● **MATERIAL TO PROCESS**:
>>>

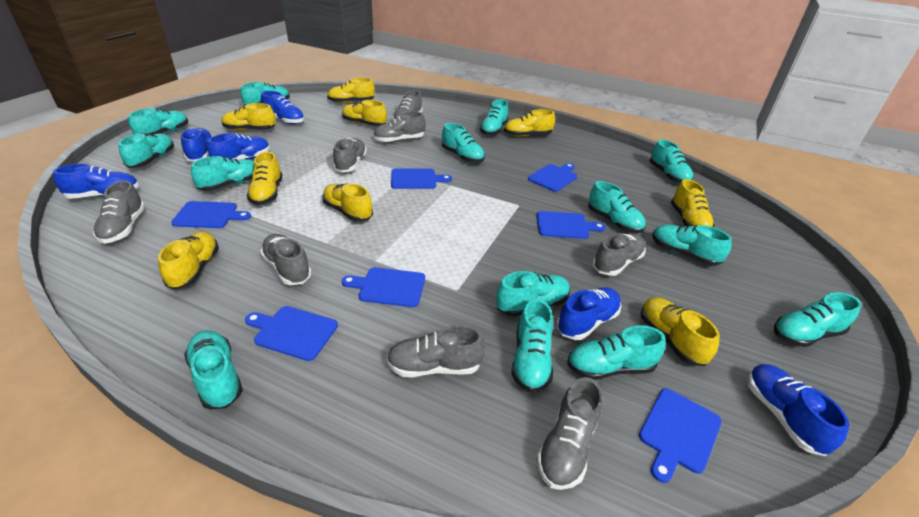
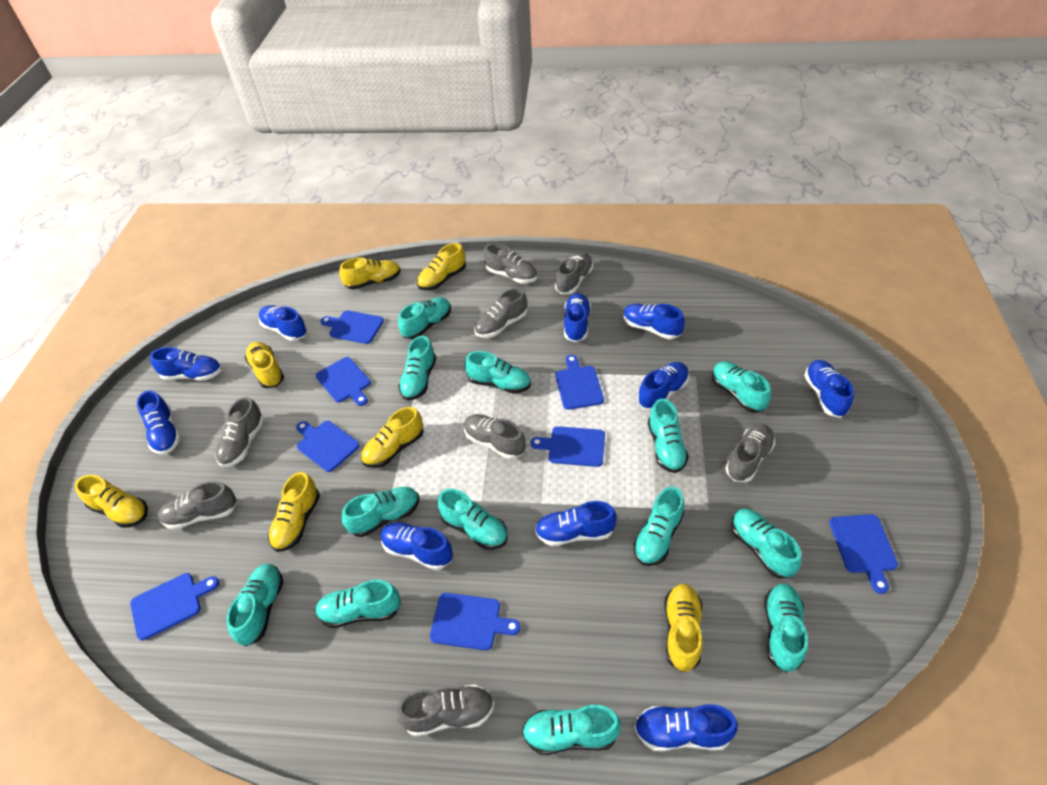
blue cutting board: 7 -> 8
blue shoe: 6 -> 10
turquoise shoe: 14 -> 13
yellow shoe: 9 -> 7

<<<
>>>

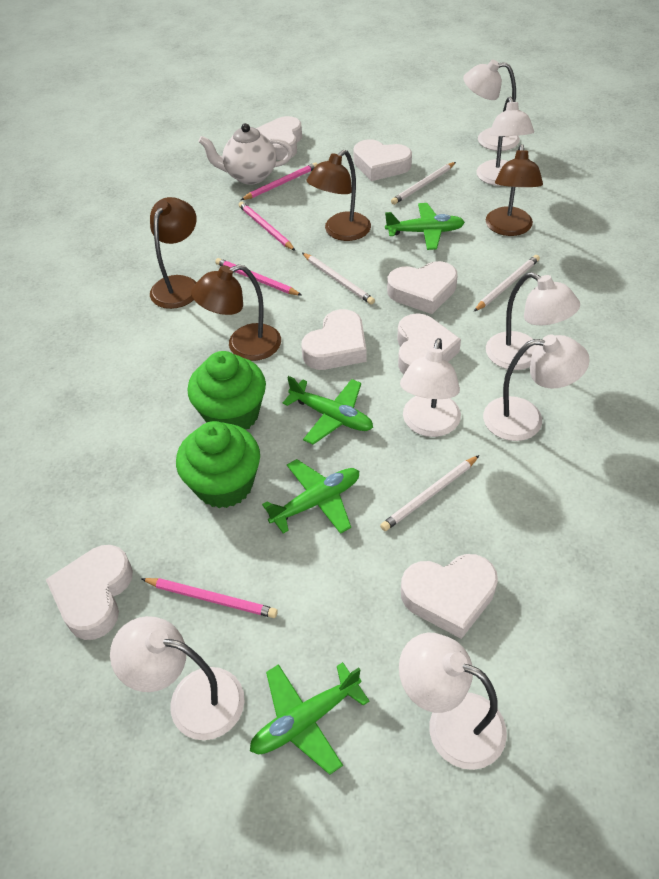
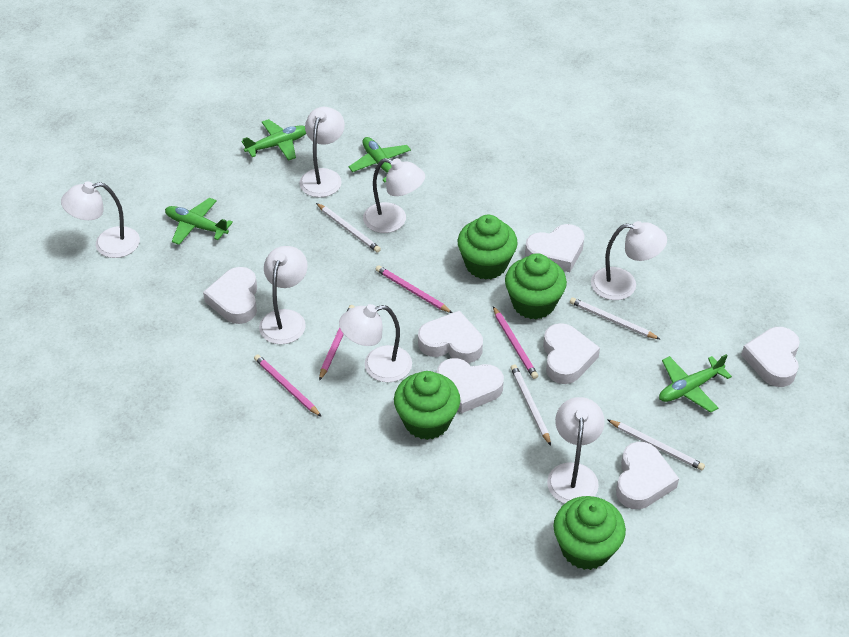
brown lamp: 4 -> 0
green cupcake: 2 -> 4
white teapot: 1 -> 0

<<<

● **TASK PROMPT**: Work through the listing above and report how many lines include the string "shoe", with no other text.

● **THE COMPLETED TASK**: 3